* YOUR INSTRUCTIONS *
Locate the string "brown" throughout the material and copy every line in which it occurs.

** GIVEN DATA follows **

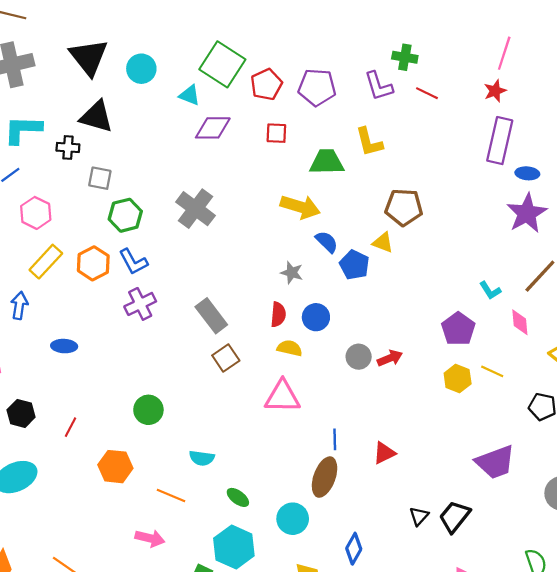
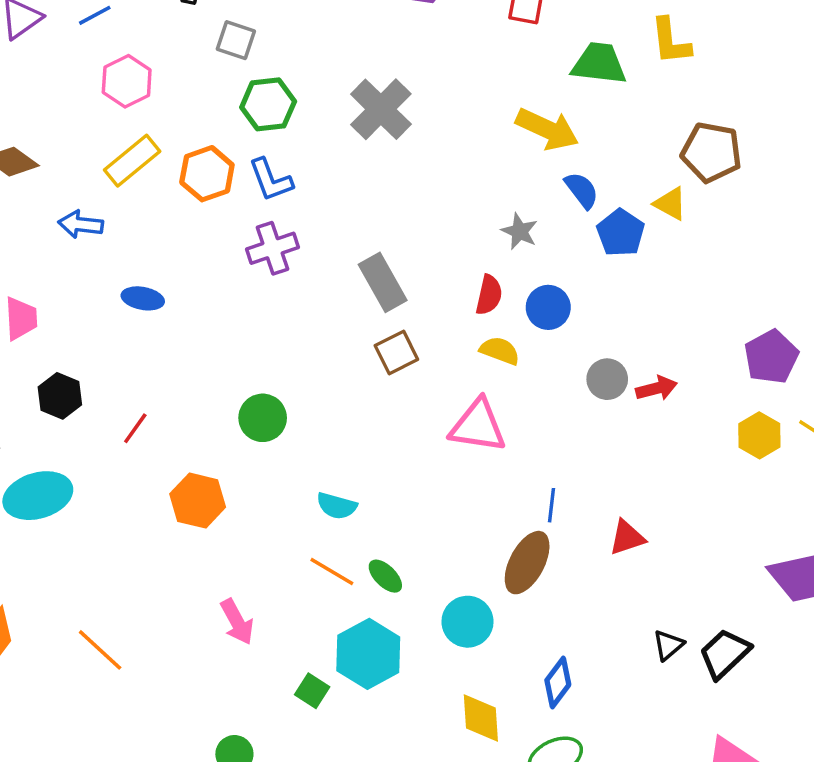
blue arrow: (19, 305) -> (81, 224), turned -100
orange line: (171, 495) -> (332, 571), moved
pink arrow: (150, 538) -> (237, 622), turned 40

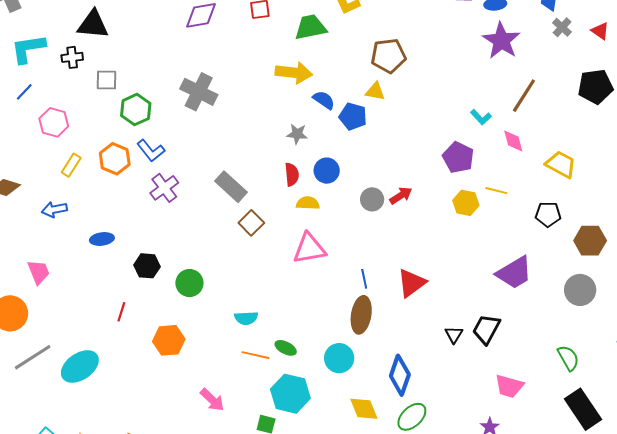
yellow rectangle: (132, 161) -> (71, 165), size x0.7
black hexagon: (60, 396) -> (147, 266), moved
red triangle: (627, 538) -> (412, 283), size x1.4
blue diamond: (558, 682) -> (400, 375), size x1.4

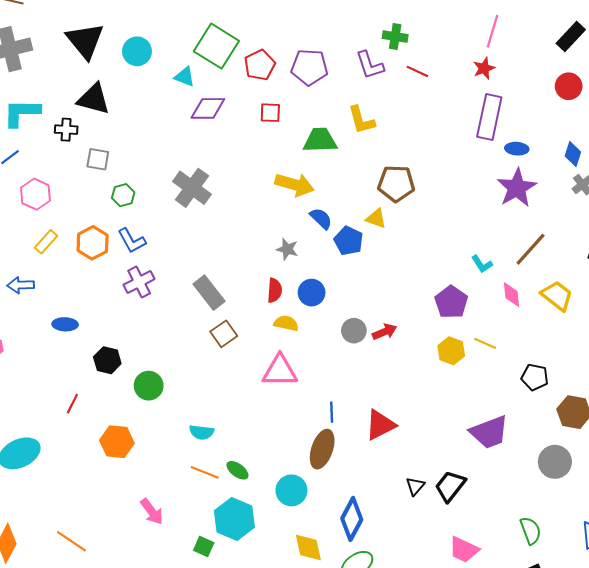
green hexagon: (136, 110) -> (123, 195), size x0.7
yellow trapezoid: (561, 164) -> (557, 296), moved

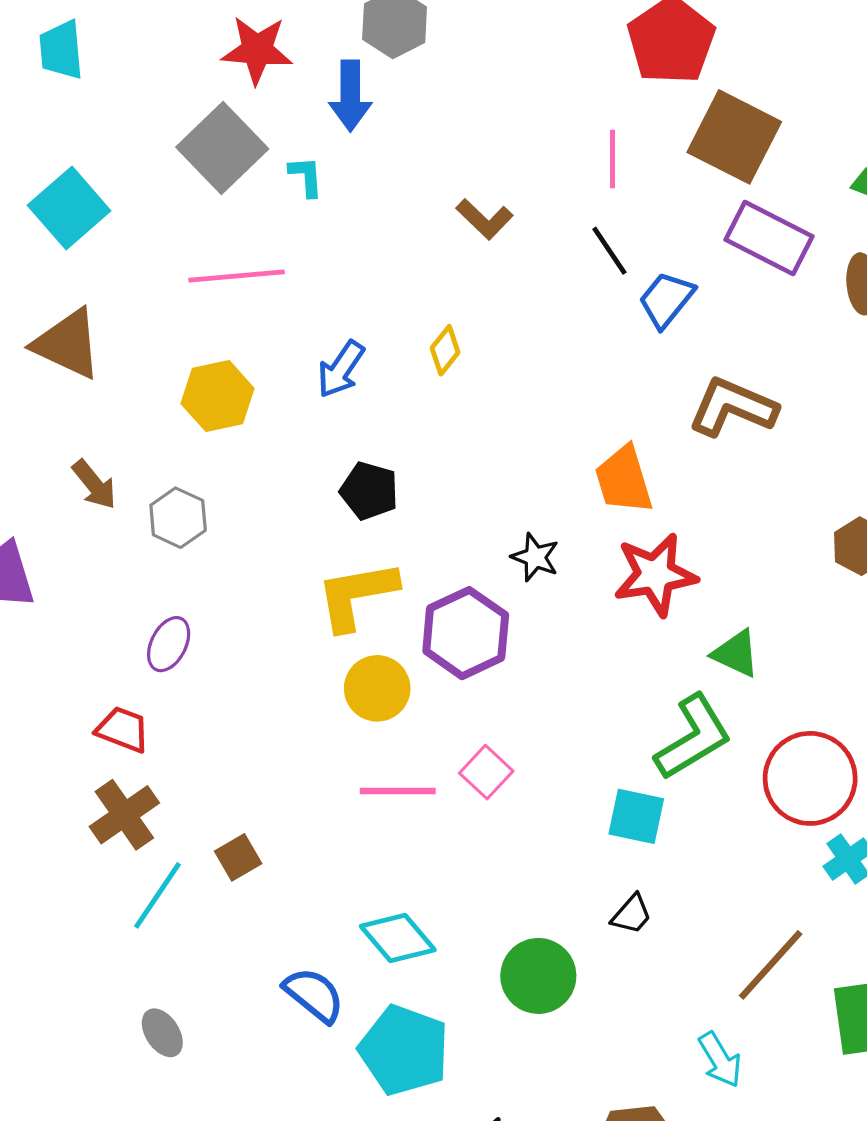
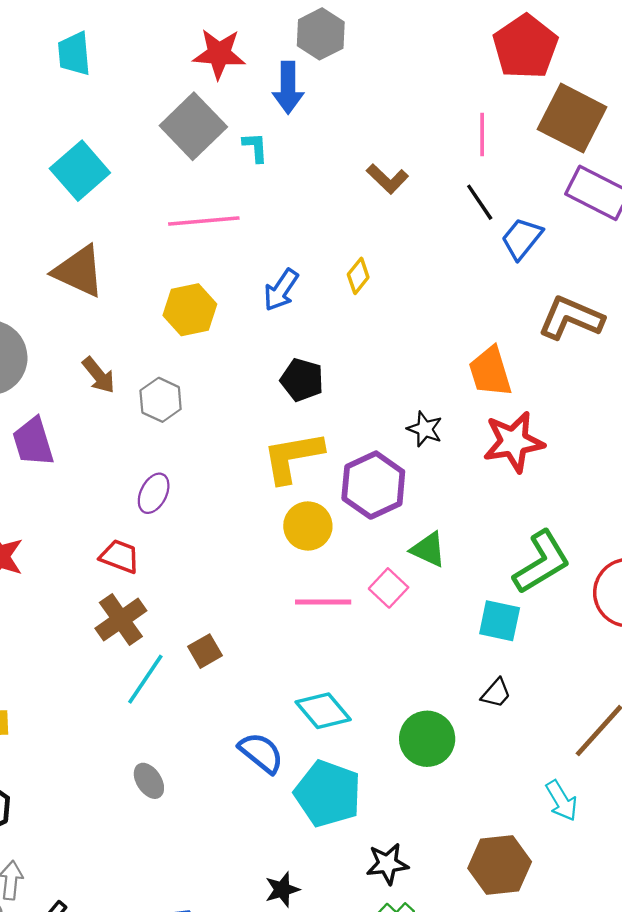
green triangle: (736, 654) -> (428, 549), moved

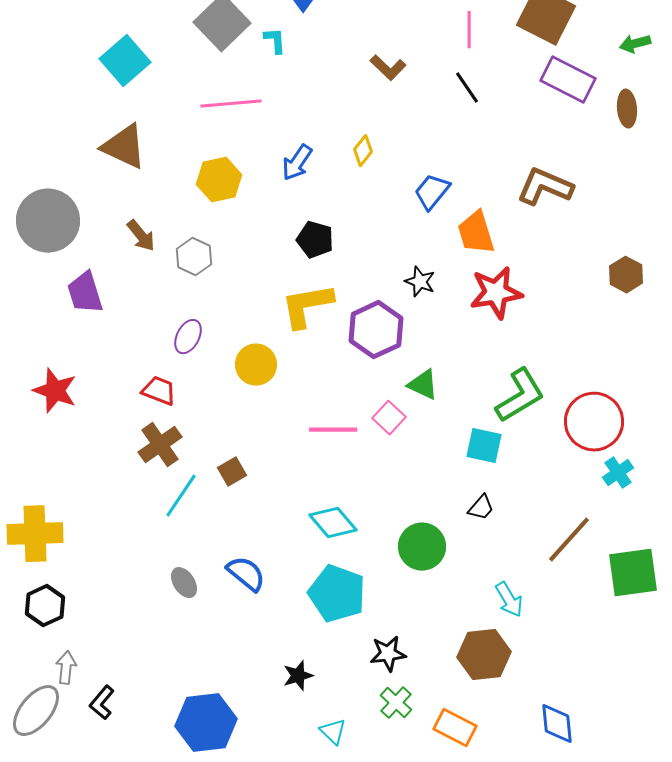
blue trapezoid: (522, 238) -> (432, 192), moved
yellow circle: (308, 526) -> (256, 365), moved
blue semicircle: (261, 753) -> (246, 574), moved
cyan arrow: (562, 801) -> (509, 600), moved

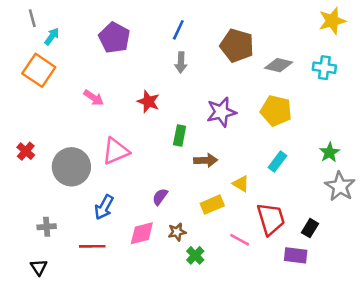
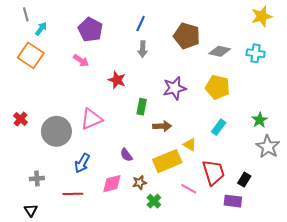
pink arrow: (94, 98) -> (81, 60), moved
purple semicircle: (160, 197) -> (126, 155), turned -72
yellow rectangle: (212, 205) -> (167, 161), size x1.5

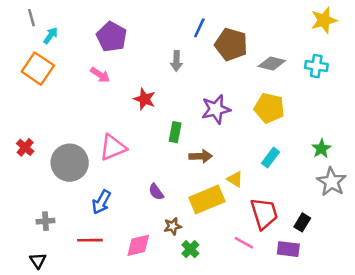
blue line: (141, 24) -> (199, 28), moved
pink diamond: (112, 184) -> (138, 245), moved
pink line: (189, 189) -> (244, 243), moved

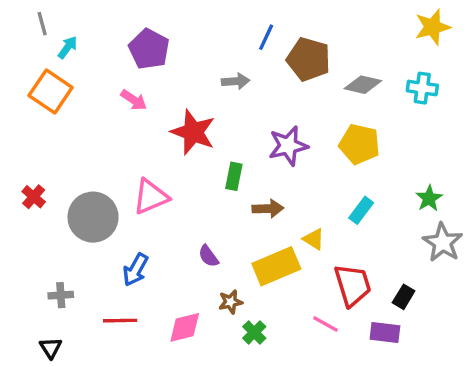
gray arrow: (176, 61) -> (236, 81), turned -96
red star: (145, 99) -> (193, 132), size x1.5

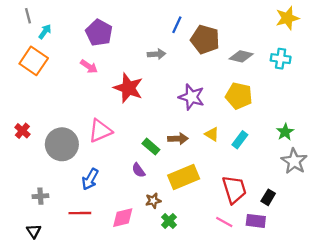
purple star: (288, 146) -> (192, 97), turned 30
green rectangle: (234, 176) -> (151, 147), moved, turned -60
yellow triangle: (314, 239) -> (212, 134), moved
pink line: (326, 324) -> (224, 222), moved

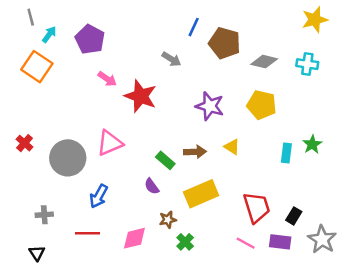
purple pentagon: (99, 33) -> (90, 39), moved
gray arrow: (157, 54) -> (171, 59), turned 36
pink arrow: (89, 67) -> (107, 79), moved
cyan rectangle: (240, 140) -> (286, 153), moved, turned -30
gray star: (294, 161) -> (322, 239), moved

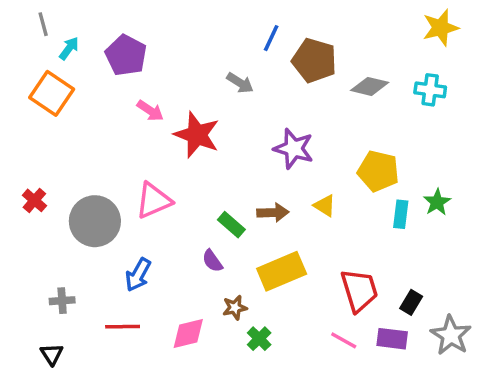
yellow pentagon: (262, 105) -> (378, 171), moved

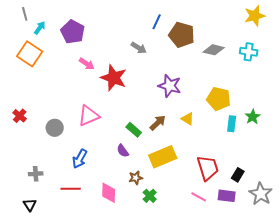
brown arrow: (273, 213) -> (158, 123), turned -42
gray circle: (95, 221) -> (55, 128), size x0.6
pink diamond: (188, 333) -> (109, 193), turned -75

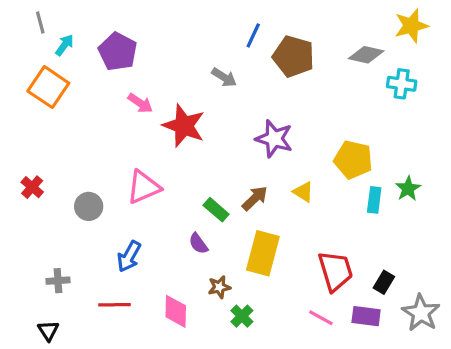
gray diamond: (214, 50) -> (366, 55), moved
yellow rectangle: (163, 157) -> (263, 253), turned -52

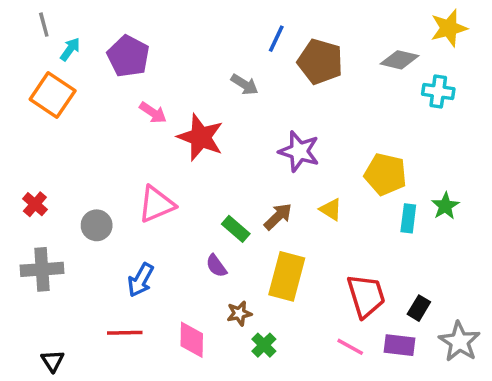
gray cross: (58, 281) -> (42, 269), moved, size x1.6

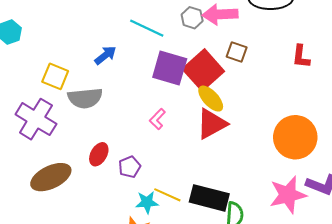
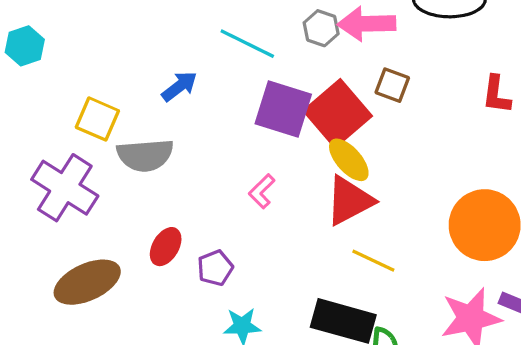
yellow line: (167, 195) -> (373, 261), moved

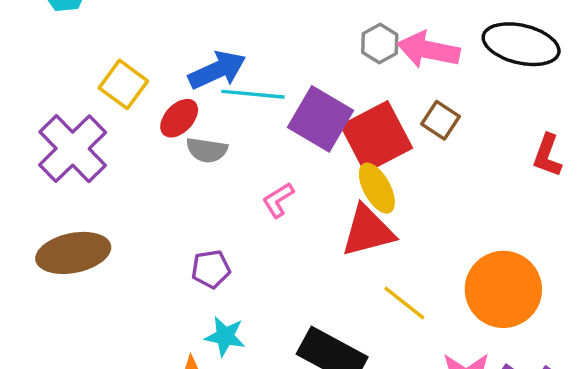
cyan line: (247, 44) -> (253, 94), moved, turned -34
blue arrow: (179, 86) -> (217, 70), size x1.4
gray semicircle: (145, 155) -> (207, 150), moved, size x0.7
red ellipse: (166, 247) -> (179, 118), moved
yellow line: (373, 261) -> (404, 303), moved

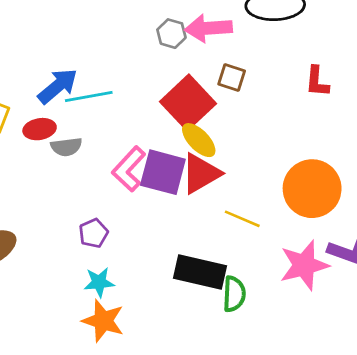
red ellipse: (179, 118) -> (40, 129), turned 52
purple square: (320, 119) -> (163, 172), moved
pink L-shape: (278, 200) -> (129, 169), size x1.6
cyan star: (225, 336) -> (99, 282), moved

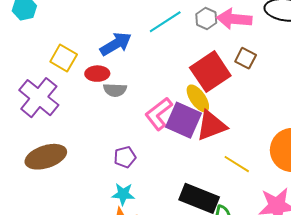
cyan line: (89, 96) -> (165, 22), moved, turned -32
yellow ellipse: (199, 140) -> (198, 98), moved

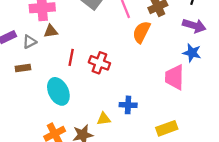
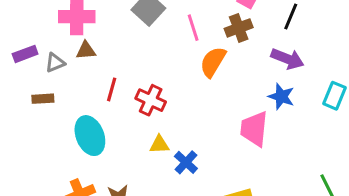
blue cross: (128, 105) -> (186, 162), turned 35
yellow triangle: (104, 119) -> (159, 145), moved

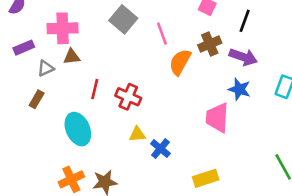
brown cross: (239, 28) -> (210, 44), moved
purple rectangle: (25, 54) -> (24, 48), moved
brown rectangle: (43, 99) -> (37, 99), turned -54

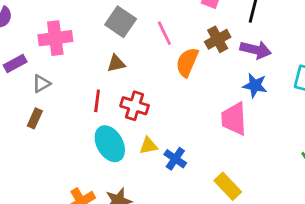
brown triangle: (72, 57) -> (116, 63), moved
cyan ellipse: (78, 129) -> (110, 144), moved
yellow rectangle: (206, 178) -> (228, 186), turned 70

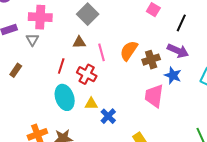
pink line: (164, 33) -> (102, 52), moved
brown cross: (218, 39) -> (151, 60), moved
gray triangle: (41, 84) -> (32, 40), moved, turned -40

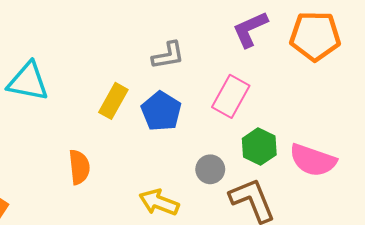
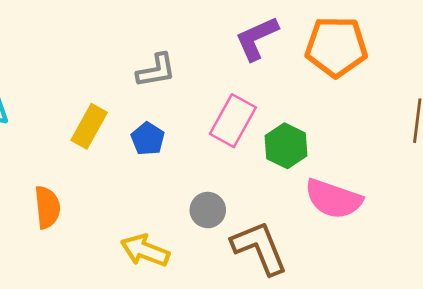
blue pentagon: (161, 111) -> (148, 139), size x0.7
green hexagon: (259, 147) -> (286, 146), moved

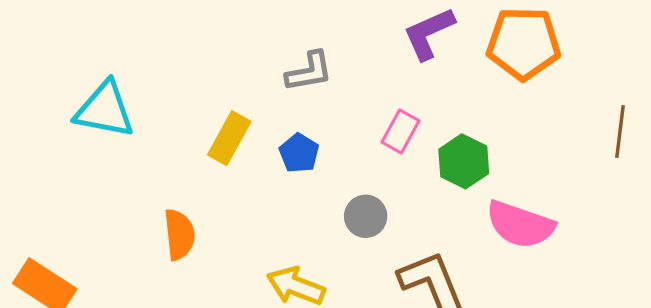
pink rectangle: (233, 121) -> (401, 131), size x0.7
gray circle: (208, 210) -> (366, 216), moved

** End of GIVEN DATA **

* SOLUTION *
brown arrow: (273, 213) -> (158, 123), turned -42
brown cross: (239, 28) -> (210, 44), moved
brown rectangle: (43, 99) -> (37, 99), turned -54
brown triangle: (72, 57) -> (116, 63), moved
brown cross: (218, 39) -> (151, 60), moved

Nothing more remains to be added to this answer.